**Requirement**
Here the job is to transcribe only the lines from the one containing "The camera went 170" through the last line below, exactly as written; please leave out pictures.

**The data**
--- START ---

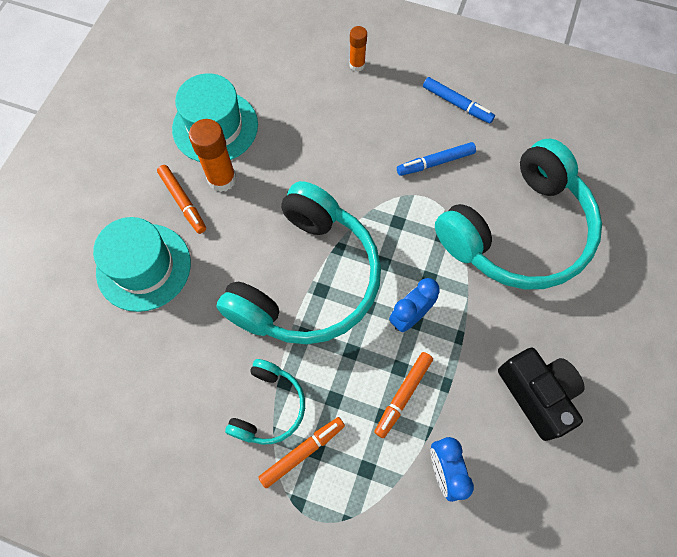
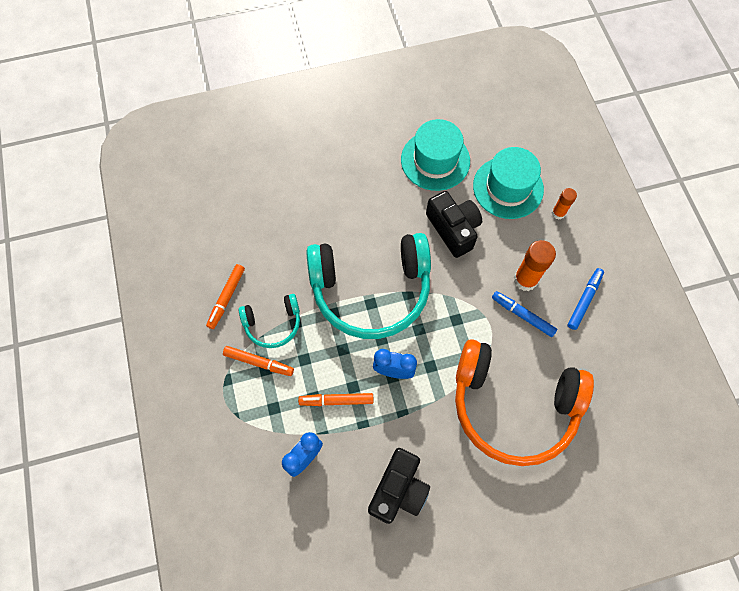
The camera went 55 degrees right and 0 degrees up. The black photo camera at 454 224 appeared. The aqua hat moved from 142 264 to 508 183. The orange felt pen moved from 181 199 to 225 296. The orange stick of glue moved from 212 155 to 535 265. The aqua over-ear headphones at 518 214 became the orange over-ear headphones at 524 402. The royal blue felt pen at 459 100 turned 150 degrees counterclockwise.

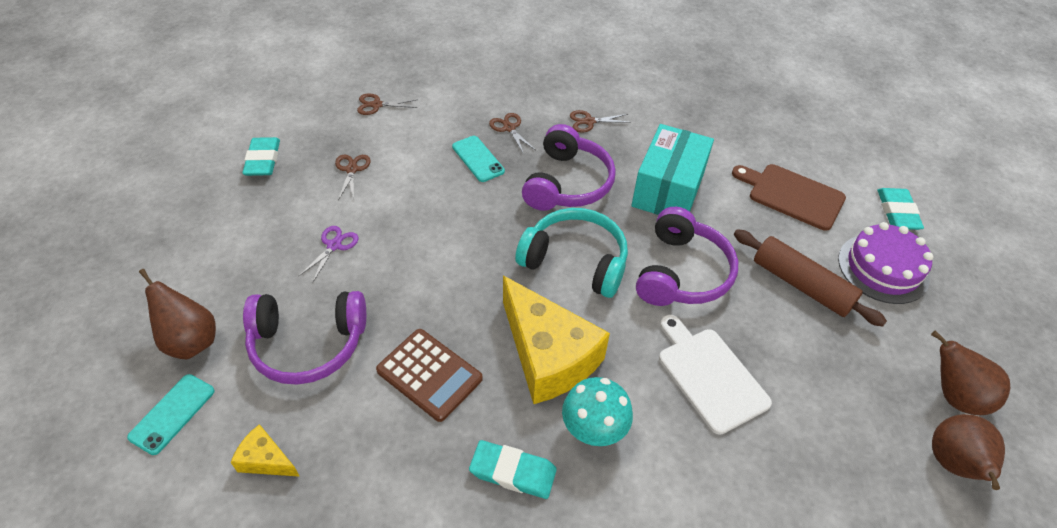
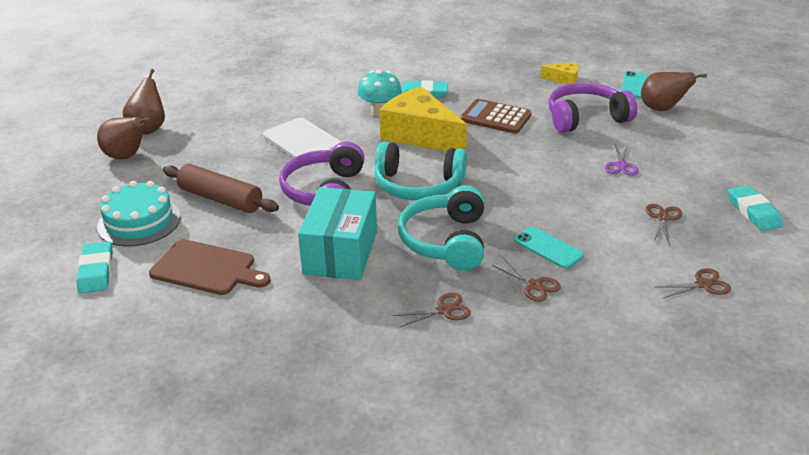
The camera went 170 degrees right and 15 degrees down. The royal purple over-ear headphones at 569 167 became the aqua over-ear headphones at 441 228. The royal purple layer cake at 886 263 became the aqua layer cake at 139 214. The dark brown shears at 353 177 turned 150 degrees counterclockwise.

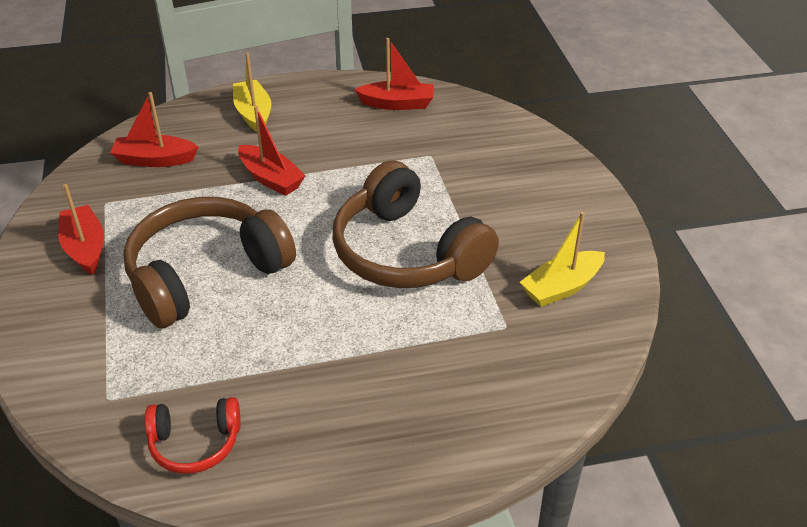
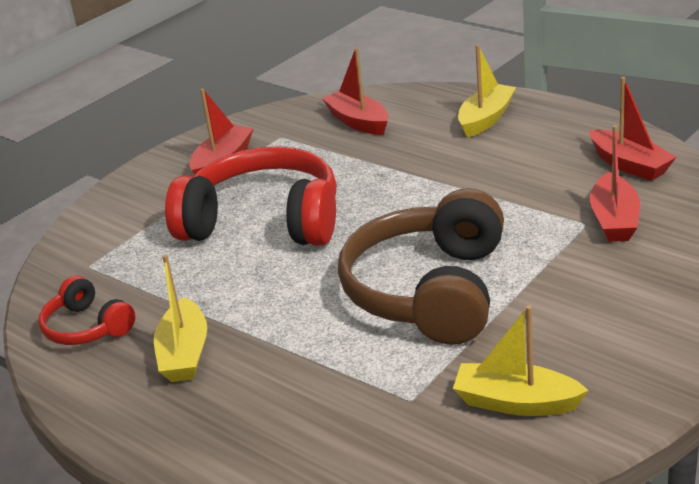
The camera went 55 degrees right and 10 degrees down. The yellow boat at 180 318 appeared. The scarlet boat moved from 272 151 to 615 183. The dark brown over-ear headphones at 209 262 became the scarlet over-ear headphones at 251 196.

--- END ---

**Reply to the task**
The camera went 170 degrees right and 15 degrees down. The royal purple over-ear headphones at 569 167 became the aqua over-ear headphones at 441 228. The royal purple layer cake at 886 263 became the aqua layer cake at 139 214. The dark brown shears at 353 177 turned 150 degrees counterclockwise.

The camera went 55 degrees right and 10 degrees down. The yellow boat at 180 318 appeared. The scarlet boat moved from 272 151 to 615 183. The dark brown over-ear headphones at 209 262 became the scarlet over-ear headphones at 251 196.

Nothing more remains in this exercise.